Return only the lines from the top of the material through the line marked by "(468, 468) = (483, 291): grey", unaltered.

* Information given

/---

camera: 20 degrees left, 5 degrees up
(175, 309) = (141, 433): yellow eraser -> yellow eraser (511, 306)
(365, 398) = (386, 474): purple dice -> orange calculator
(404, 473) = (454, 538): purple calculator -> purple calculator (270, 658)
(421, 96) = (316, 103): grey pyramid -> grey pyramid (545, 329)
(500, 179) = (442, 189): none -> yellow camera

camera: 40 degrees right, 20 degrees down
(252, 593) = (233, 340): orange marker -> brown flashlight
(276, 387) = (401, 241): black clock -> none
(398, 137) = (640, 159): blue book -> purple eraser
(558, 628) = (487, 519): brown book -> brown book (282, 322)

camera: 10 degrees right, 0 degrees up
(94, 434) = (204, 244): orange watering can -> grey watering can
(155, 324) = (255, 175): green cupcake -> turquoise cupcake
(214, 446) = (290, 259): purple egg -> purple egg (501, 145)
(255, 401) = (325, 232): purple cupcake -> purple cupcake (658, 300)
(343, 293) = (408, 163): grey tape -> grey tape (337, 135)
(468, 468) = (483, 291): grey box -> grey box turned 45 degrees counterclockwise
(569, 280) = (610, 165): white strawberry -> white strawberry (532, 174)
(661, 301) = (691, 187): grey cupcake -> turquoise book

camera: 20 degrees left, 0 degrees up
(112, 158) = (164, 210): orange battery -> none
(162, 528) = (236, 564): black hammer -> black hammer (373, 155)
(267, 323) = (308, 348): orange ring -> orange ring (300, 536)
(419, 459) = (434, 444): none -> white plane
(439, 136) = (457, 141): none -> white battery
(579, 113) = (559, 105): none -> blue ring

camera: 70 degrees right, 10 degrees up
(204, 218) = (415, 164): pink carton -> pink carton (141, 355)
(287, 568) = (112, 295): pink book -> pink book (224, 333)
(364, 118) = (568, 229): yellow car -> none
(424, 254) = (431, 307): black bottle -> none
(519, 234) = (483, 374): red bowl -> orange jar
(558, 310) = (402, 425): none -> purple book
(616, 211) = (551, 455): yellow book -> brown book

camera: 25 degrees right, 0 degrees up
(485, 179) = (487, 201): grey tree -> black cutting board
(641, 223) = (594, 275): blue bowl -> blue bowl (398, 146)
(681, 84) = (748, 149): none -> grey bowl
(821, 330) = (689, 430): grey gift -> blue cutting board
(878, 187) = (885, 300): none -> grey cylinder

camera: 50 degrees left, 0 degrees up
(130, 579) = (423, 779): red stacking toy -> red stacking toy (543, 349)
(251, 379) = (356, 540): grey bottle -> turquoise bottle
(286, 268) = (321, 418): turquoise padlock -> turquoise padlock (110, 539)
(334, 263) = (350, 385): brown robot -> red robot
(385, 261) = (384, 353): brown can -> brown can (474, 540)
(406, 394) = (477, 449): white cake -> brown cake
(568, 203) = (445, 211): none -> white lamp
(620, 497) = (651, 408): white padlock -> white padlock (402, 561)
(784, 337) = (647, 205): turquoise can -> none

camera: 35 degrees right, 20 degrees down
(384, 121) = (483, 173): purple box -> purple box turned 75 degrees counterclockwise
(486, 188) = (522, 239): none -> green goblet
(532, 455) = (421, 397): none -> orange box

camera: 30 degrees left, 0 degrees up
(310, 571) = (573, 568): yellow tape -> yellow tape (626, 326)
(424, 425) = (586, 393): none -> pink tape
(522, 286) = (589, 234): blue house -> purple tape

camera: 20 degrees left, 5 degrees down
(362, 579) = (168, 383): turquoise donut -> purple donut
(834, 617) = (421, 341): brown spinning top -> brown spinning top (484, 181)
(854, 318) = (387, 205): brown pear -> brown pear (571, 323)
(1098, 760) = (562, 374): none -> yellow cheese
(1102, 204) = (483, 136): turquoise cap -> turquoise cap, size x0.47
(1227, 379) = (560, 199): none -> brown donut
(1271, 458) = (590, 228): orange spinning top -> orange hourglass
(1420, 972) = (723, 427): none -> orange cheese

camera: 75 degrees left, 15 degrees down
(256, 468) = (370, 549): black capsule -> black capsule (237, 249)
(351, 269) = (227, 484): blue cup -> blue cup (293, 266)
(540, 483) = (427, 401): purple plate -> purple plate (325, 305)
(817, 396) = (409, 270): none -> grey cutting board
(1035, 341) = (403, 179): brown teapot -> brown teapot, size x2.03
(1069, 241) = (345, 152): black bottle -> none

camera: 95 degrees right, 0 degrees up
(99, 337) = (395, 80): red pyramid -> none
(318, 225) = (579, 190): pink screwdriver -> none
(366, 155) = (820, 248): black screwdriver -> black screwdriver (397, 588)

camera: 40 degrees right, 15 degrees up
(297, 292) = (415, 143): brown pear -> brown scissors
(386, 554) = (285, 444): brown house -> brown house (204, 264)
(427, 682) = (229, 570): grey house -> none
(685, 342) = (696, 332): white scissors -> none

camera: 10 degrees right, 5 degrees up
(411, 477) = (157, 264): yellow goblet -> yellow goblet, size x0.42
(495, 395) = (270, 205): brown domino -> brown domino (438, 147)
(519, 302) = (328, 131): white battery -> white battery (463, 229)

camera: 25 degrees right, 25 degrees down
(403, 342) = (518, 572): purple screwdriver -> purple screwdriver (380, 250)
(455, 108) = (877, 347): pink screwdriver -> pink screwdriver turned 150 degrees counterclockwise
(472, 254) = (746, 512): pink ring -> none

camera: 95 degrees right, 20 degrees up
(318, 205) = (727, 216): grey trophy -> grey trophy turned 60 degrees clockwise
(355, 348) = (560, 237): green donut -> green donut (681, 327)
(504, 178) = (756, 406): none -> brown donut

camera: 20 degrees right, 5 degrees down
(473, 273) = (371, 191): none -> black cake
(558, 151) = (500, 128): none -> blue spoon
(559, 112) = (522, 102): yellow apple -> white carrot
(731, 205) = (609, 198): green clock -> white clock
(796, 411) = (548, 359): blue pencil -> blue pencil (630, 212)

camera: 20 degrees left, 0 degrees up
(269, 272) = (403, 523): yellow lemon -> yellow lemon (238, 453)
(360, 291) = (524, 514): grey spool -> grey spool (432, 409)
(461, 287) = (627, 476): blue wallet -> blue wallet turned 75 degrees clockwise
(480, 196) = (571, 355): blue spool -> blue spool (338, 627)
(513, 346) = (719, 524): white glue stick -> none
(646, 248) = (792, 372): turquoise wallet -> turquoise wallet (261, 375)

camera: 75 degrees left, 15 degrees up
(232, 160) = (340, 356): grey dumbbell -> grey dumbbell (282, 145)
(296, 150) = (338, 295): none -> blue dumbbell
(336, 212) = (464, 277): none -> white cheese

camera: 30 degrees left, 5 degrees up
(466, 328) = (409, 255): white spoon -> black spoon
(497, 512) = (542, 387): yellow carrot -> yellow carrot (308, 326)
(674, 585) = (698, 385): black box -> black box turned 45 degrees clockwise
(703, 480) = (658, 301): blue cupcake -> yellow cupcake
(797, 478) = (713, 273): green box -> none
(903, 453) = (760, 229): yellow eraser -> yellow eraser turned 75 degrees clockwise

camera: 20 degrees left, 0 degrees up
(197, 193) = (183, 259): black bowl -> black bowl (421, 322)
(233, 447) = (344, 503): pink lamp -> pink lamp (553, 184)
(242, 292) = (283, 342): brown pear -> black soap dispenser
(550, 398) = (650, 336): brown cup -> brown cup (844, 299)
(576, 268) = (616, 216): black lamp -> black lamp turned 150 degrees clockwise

\---

* Response to this task
camera: 20 degrees left, 5 degrees up
(175, 309) = (141, 433): yellow eraser -> yellow eraser (511, 306)
(365, 398) = (386, 474): purple dice -> orange calculator
(404, 473) = (454, 538): purple calculator -> purple calculator (270, 658)
(421, 96) = (316, 103): grey pyramid -> grey pyramid (545, 329)
(500, 179) = (442, 189): none -> yellow camera

camera: 40 degrees right, 20 degrees down
(252, 593) = (233, 340): orange marker -> brown flashlight
(276, 387) = (401, 241): black clock -> none
(398, 137) = (640, 159): blue book -> purple eraser
(558, 628) = (487, 519): brown book -> brown book (282, 322)

camera: 10 degrees right, 0 degrees up
(94, 434) = (204, 244): orange watering can -> grey watering can
(155, 324) = (255, 175): green cupcake -> turquoise cupcake
(214, 446) = (290, 259): purple egg -> purple egg (501, 145)
(255, 401) = (325, 232): purple cupcake -> purple cupcake (658, 300)
(343, 293) = (408, 163): grey tape -> grey tape (337, 135)
(468, 468) = (483, 291): grey box -> grey box turned 45 degrees counterclockwise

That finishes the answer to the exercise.